EXERCISE OBJECTIVE: Restate word for word the span that opens with the line containing "black teddy bear: 4 -> 3" and closes with the final line of the data; give only those lines.

..............................

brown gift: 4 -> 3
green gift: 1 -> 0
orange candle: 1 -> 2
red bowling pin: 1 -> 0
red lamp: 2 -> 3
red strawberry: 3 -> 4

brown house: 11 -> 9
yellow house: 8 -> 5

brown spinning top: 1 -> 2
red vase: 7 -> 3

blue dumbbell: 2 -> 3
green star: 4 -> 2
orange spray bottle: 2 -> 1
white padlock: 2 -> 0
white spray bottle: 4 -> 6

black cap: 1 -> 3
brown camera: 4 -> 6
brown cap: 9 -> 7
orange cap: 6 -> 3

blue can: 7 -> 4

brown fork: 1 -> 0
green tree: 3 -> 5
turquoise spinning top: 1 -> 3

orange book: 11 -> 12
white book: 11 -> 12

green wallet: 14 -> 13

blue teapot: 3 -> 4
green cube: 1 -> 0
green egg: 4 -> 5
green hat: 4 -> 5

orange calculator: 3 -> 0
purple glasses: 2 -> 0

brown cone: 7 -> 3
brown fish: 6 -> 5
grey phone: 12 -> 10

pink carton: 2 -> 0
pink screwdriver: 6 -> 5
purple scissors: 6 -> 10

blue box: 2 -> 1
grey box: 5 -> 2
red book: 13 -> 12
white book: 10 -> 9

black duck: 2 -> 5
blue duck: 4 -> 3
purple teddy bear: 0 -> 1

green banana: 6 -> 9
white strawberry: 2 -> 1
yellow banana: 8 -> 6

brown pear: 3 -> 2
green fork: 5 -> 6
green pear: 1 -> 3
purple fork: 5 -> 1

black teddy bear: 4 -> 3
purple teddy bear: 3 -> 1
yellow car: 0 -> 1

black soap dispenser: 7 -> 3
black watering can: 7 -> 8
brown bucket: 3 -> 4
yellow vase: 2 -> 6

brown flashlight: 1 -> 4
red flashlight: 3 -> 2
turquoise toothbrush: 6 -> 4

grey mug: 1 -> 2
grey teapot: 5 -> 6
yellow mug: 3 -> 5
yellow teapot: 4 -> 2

..............................

WRITTEN SOLUTION:
black teddy bear: 4 -> 3
purple teddy bear: 3 -> 1
yellow car: 0 -> 1

black soap dispenser: 7 -> 3
black watering can: 7 -> 8
brown bucket: 3 -> 4
yellow vase: 2 -> 6

brown flashlight: 1 -> 4
red flashlight: 3 -> 2
turquoise toothbrush: 6 -> 4

grey mug: 1 -> 2
grey teapot: 5 -> 6
yellow mug: 3 -> 5
yellow teapot: 4 -> 2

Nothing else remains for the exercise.